_What is being asked_
Look through the data below and output, unchanged, every line from the one holding "C101: 68nF (0V, VS) -> 100nF (0V, VS)" through the one holding "C102: 3.3uF (AOUT, OUT) -> none", inclusive. Skip the pictures.

(Collection entries)

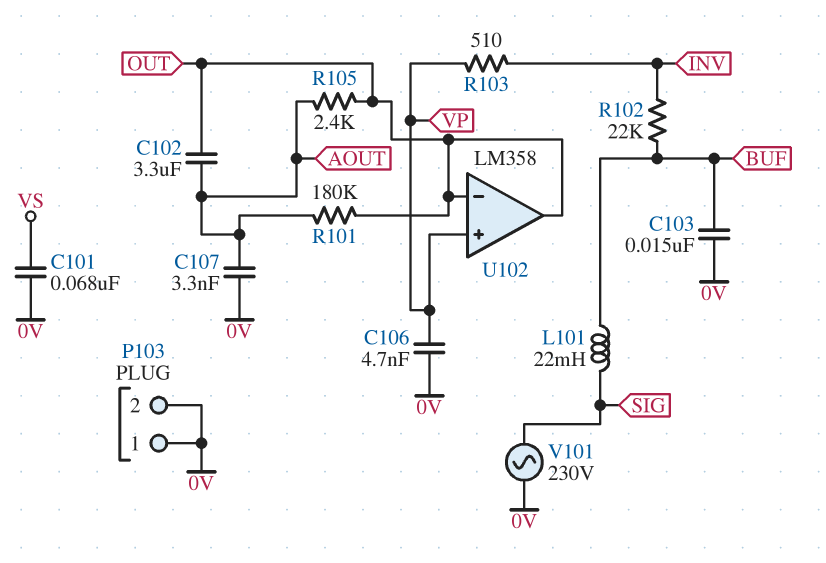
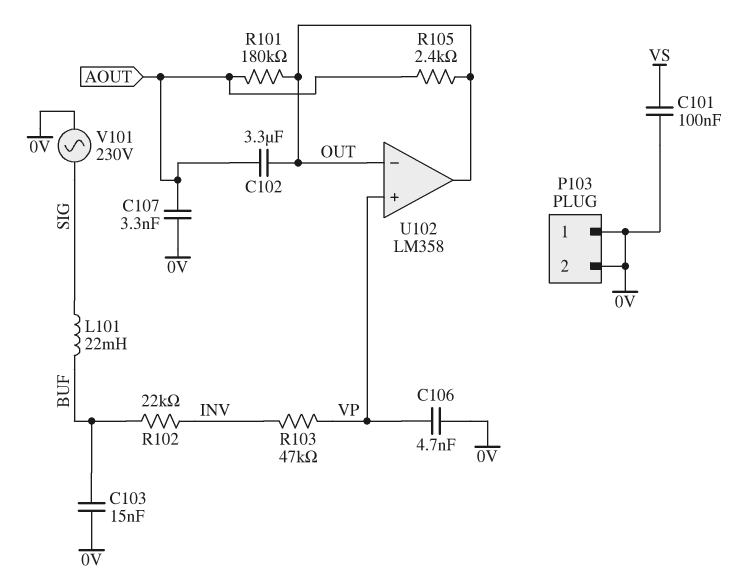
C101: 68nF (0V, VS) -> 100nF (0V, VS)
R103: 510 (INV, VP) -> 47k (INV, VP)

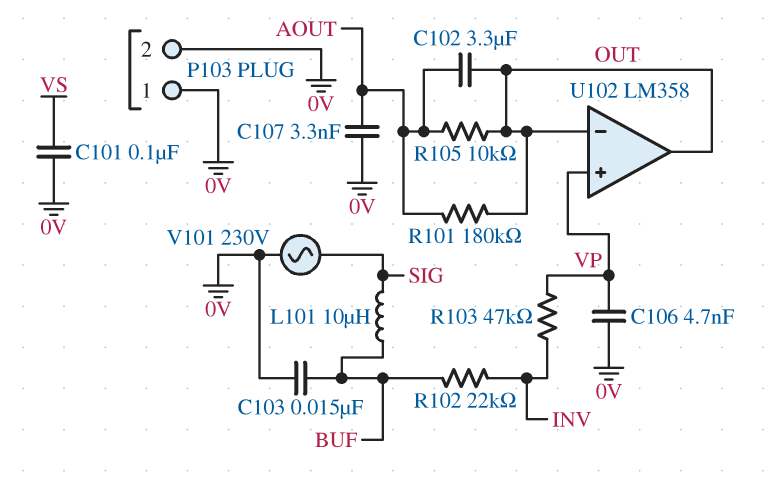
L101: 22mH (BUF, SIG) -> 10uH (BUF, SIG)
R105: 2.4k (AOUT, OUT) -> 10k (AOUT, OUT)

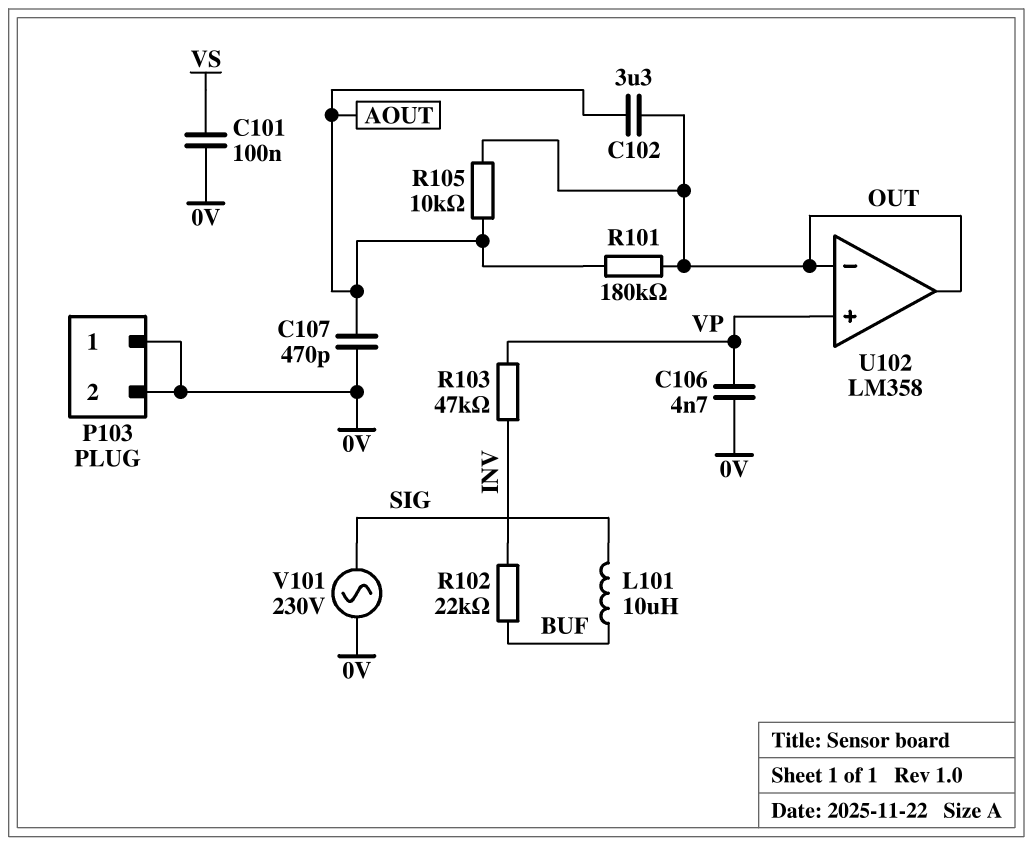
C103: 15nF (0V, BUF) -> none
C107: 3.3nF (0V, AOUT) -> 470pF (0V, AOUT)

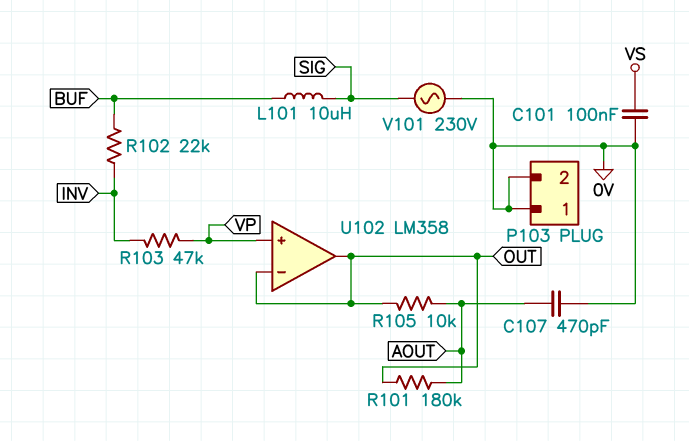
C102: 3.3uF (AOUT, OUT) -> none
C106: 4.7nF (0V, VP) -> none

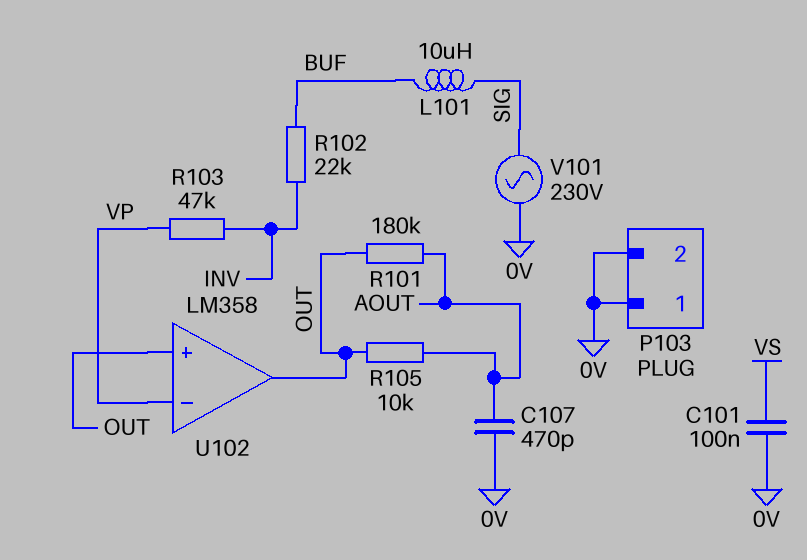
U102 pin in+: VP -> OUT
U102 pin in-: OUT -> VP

--

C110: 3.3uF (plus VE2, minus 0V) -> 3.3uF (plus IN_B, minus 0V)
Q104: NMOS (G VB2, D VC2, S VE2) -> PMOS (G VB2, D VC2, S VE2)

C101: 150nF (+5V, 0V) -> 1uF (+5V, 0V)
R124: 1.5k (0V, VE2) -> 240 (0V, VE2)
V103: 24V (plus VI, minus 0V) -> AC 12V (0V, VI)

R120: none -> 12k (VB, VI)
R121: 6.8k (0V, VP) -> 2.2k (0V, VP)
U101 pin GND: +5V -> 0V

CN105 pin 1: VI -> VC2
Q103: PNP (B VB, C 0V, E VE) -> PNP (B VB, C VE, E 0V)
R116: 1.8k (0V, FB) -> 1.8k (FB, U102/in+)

_Output of the exercise_
C101: 68nF (0V, VS) -> 100nF (0V, VS)
R103: 510 (INV, VP) -> 47k (INV, VP)

L101: 22mH (BUF, SIG) -> 10uH (BUF, SIG)
R105: 2.4k (AOUT, OUT) -> 10k (AOUT, OUT)

C103: 15nF (0V, BUF) -> none
C107: 3.3nF (0V, AOUT) -> 470pF (0V, AOUT)

C102: 3.3uF (AOUT, OUT) -> none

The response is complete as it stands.